• _WHAT IS NEEDED_
Copy every row below word for word, in the same order, without changing anything.

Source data
_____

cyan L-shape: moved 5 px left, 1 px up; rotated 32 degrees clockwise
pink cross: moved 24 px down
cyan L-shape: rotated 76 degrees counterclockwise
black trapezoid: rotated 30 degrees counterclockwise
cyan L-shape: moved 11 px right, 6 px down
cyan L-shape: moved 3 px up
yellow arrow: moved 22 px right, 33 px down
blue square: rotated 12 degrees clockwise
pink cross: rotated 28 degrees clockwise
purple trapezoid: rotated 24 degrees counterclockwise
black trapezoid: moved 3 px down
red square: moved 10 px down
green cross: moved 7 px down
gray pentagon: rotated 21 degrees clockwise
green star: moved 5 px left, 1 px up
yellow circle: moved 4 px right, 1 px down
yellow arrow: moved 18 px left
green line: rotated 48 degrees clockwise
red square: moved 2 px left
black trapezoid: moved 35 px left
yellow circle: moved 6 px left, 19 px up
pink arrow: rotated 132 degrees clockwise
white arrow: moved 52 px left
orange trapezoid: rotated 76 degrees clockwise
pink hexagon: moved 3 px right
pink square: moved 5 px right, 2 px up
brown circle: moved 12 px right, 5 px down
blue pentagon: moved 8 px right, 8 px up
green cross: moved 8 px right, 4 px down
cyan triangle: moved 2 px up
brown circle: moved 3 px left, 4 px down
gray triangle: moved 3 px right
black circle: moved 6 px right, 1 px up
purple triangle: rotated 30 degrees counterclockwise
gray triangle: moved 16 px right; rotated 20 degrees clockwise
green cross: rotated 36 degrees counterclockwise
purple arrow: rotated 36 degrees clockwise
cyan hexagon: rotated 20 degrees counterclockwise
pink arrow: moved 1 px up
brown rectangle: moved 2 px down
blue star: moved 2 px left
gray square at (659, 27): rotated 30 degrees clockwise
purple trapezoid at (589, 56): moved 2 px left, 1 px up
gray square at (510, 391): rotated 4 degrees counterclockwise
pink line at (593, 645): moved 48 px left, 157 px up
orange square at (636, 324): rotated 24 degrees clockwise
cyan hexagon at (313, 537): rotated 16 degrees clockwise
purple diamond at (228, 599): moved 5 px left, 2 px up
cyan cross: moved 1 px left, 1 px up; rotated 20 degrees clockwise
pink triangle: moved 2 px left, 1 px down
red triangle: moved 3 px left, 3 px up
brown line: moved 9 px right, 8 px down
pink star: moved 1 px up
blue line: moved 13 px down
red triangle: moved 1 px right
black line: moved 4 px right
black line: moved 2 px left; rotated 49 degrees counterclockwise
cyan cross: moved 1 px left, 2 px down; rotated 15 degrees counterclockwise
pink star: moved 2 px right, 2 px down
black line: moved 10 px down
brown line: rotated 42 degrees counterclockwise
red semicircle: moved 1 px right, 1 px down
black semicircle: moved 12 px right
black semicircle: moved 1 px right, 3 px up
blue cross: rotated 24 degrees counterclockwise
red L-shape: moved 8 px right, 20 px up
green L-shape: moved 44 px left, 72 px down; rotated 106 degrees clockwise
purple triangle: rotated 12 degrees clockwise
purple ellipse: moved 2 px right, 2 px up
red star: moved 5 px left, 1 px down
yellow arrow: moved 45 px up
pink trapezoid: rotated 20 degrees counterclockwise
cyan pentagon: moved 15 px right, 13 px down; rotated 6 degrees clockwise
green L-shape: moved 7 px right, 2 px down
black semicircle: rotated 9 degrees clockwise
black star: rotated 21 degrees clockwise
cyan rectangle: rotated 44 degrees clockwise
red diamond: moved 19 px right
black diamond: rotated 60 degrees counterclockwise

_____

• _TASK ANSWER_
cyan L-shape: moved 5 px left, 1 px up; rotated 32 degrees clockwise
pink cross: moved 24 px down
cyan L-shape: rotated 76 degrees counterclockwise
black trapezoid: rotated 30 degrees counterclockwise
cyan L-shape: moved 11 px right, 6 px down
cyan L-shape: moved 3 px up
yellow arrow: moved 22 px right, 33 px down
blue square: rotated 12 degrees clockwise
pink cross: rotated 28 degrees clockwise
purple trapezoid: rotated 24 degrees counterclockwise
black trapezoid: moved 3 px down
red square: moved 10 px down
green cross: moved 7 px down
gray pentagon: rotated 21 degrees clockwise
green star: moved 5 px left, 1 px up
yellow circle: moved 4 px right, 1 px down
yellow arrow: moved 18 px left
green line: rotated 48 degrees clockwise
red square: moved 2 px left
black trapezoid: moved 35 px left
yellow circle: moved 6 px left, 19 px up
pink arrow: rotated 132 degrees clockwise
white arrow: moved 52 px left
orange trapezoid: rotated 76 degrees clockwise
pink hexagon: moved 3 px right
pink square: moved 5 px right, 2 px up
brown circle: moved 12 px right, 5 px down
blue pentagon: moved 8 px right, 8 px up
green cross: moved 8 px right, 4 px down
cyan triangle: moved 2 px up
brown circle: moved 3 px left, 4 px down
gray triangle: moved 3 px right
black circle: moved 6 px right, 1 px up
purple triangle: rotated 30 degrees counterclockwise
gray triangle: moved 16 px right; rotated 20 degrees clockwise
green cross: rotated 36 degrees counterclockwise
purple arrow: rotated 36 degrees clockwise
cyan hexagon: rotated 20 degrees counterclockwise
pink arrow: moved 1 px up
brown rectangle: moved 2 px down
blue star: moved 2 px left
gray square at (659, 27): rotated 30 degrees clockwise
purple trapezoid at (589, 56): moved 2 px left, 1 px up
gray square at (510, 391): rotated 4 degrees counterclockwise
pink line at (593, 645): moved 48 px left, 157 px up
orange square at (636, 324): rotated 24 degrees clockwise
cyan hexagon at (313, 537): rotated 16 degrees clockwise
purple diamond at (228, 599): moved 5 px left, 2 px up
cyan cross: moved 1 px left, 1 px up; rotated 20 degrees clockwise
pink triangle: moved 2 px left, 1 px down
red triangle: moved 3 px left, 3 px up
brown line: moved 9 px right, 8 px down
pink star: moved 1 px up
blue line: moved 13 px down
red triangle: moved 1 px right
black line: moved 4 px right
black line: moved 2 px left; rotated 49 degrees counterclockwise
cyan cross: moved 1 px left, 2 px down; rotated 15 degrees counterclockwise
pink star: moved 2 px right, 2 px down
black line: moved 10 px down
brown line: rotated 42 degrees counterclockwise
red semicircle: moved 1 px right, 1 px down
black semicircle: moved 12 px right
black semicircle: moved 1 px right, 3 px up
blue cross: rotated 24 degrees counterclockwise
red L-shape: moved 8 px right, 20 px up
green L-shape: moved 44 px left, 72 px down; rotated 106 degrees clockwise
purple triangle: rotated 12 degrees clockwise
purple ellipse: moved 2 px right, 2 px up
red star: moved 5 px left, 1 px down
yellow arrow: moved 45 px up
pink trapezoid: rotated 20 degrees counterclockwise
cyan pentagon: moved 15 px right, 13 px down; rotated 6 degrees clockwise
green L-shape: moved 7 px right, 2 px down
black semicircle: rotated 9 degrees clockwise
black star: rotated 21 degrees clockwise
cyan rectangle: rotated 44 degrees clockwise
red diamond: moved 19 px right
black diamond: rotated 60 degrees counterclockwise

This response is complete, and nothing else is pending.